● Records to use
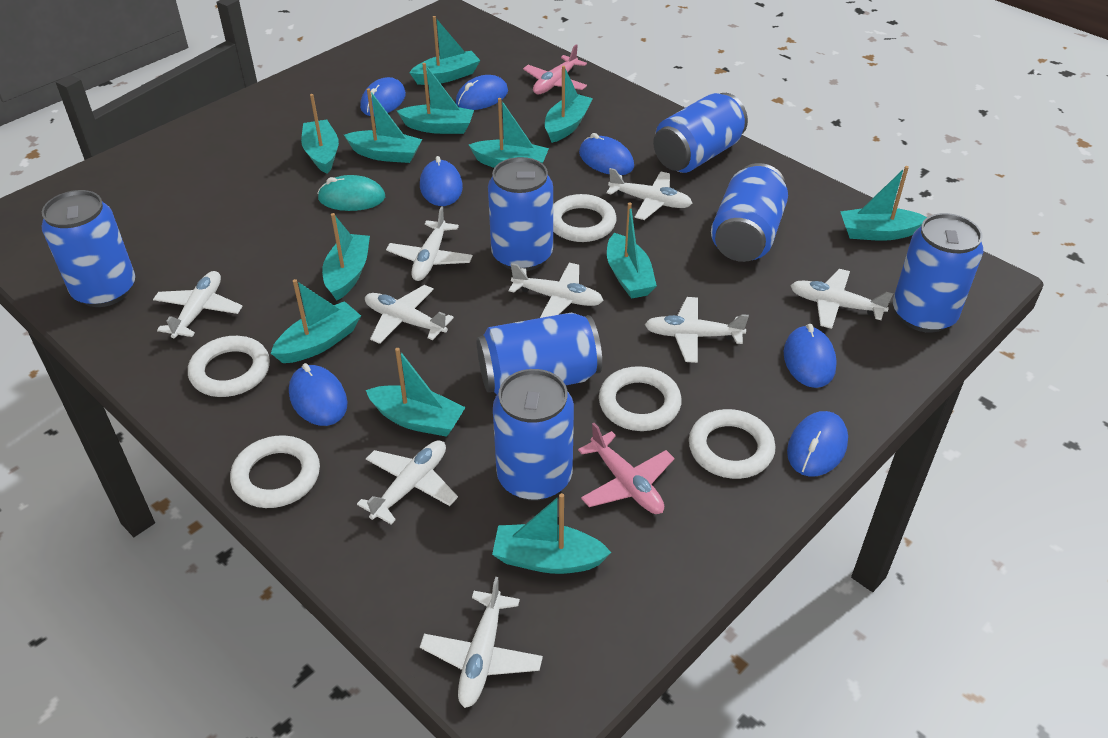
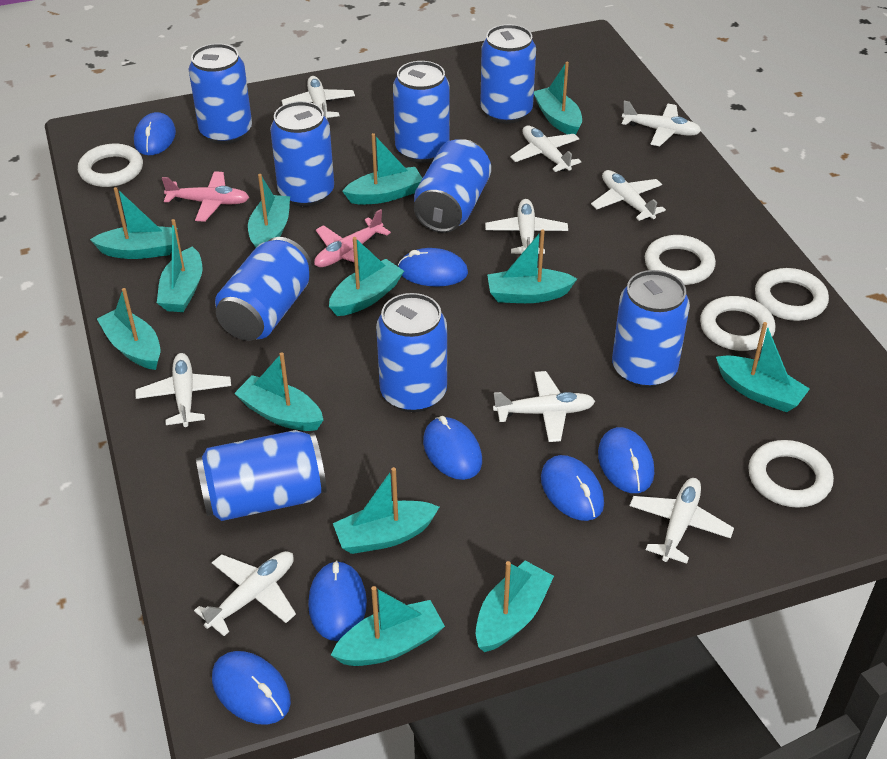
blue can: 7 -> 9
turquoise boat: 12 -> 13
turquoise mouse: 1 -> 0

==

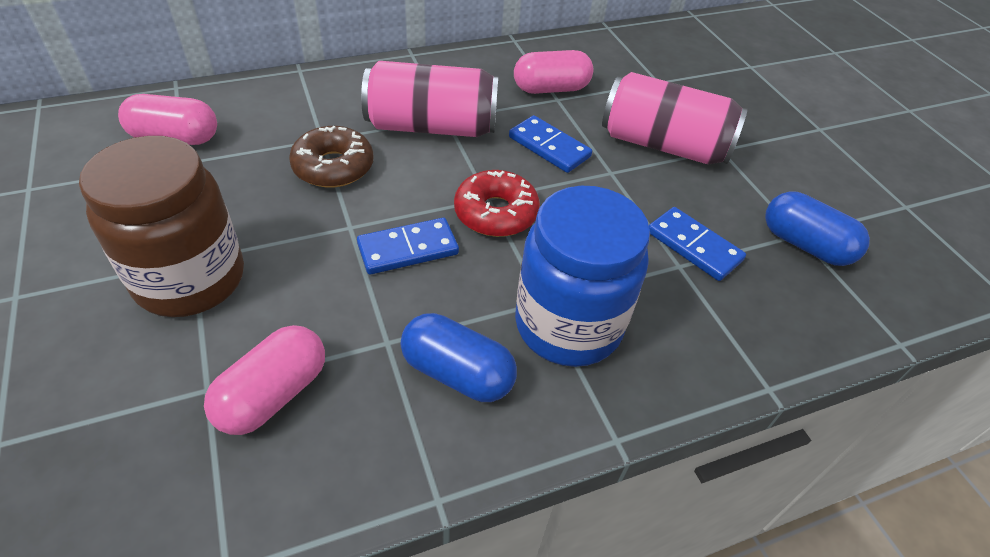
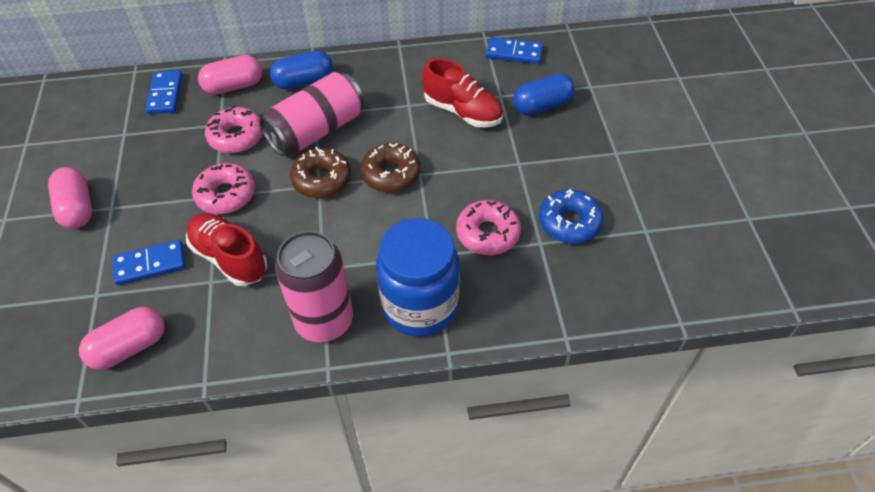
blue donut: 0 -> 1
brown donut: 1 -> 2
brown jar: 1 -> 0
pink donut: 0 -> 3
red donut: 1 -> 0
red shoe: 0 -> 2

● What you should do
Look for "turquoise" in each line of the material, then copy the lines where it is found.

● Finished exercise
turquoise boat: 12 -> 13
turquoise mouse: 1 -> 0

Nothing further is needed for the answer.